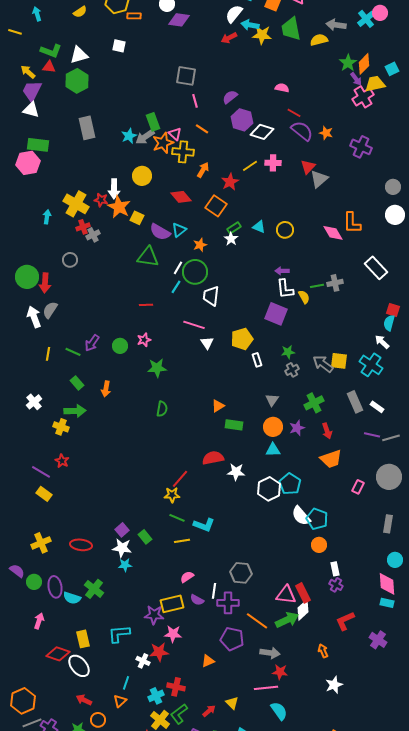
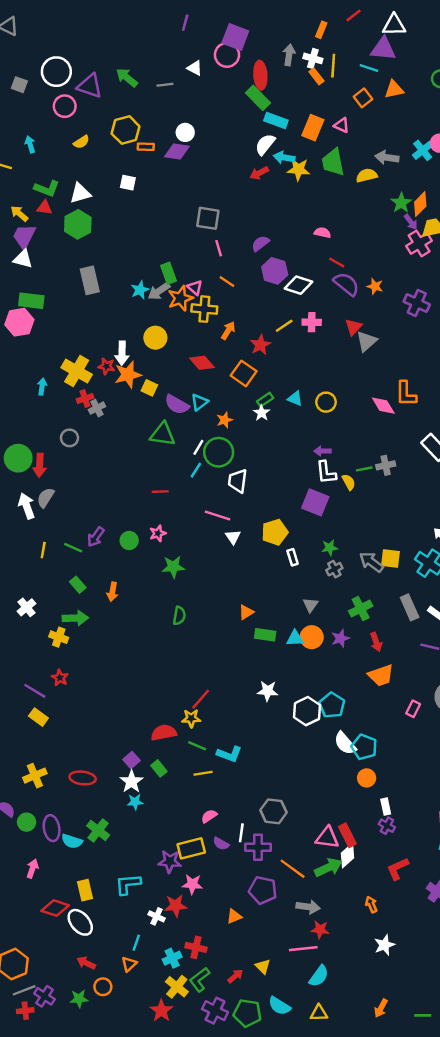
purple diamond: (179, 20) -> (177, 152), moved
orange star: (119, 207) -> (128, 375), turned 30
cyan triangle: (273, 450) -> (295, 638), moved
red semicircle: (213, 458) -> (164, 733), moved
white star: (122, 548) -> (132, 782), turned 30
cyan semicircle: (279, 711) -> (319, 976), turned 72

■ What the task asks ■
Everything from the line containing "white star: (122, 548)" to the end of the listing above must be returned exactly. Both end lines belong in it.

■ Answer section ■
white star: (122, 548) -> (132, 782), turned 30
cyan semicircle: (279, 711) -> (319, 976), turned 72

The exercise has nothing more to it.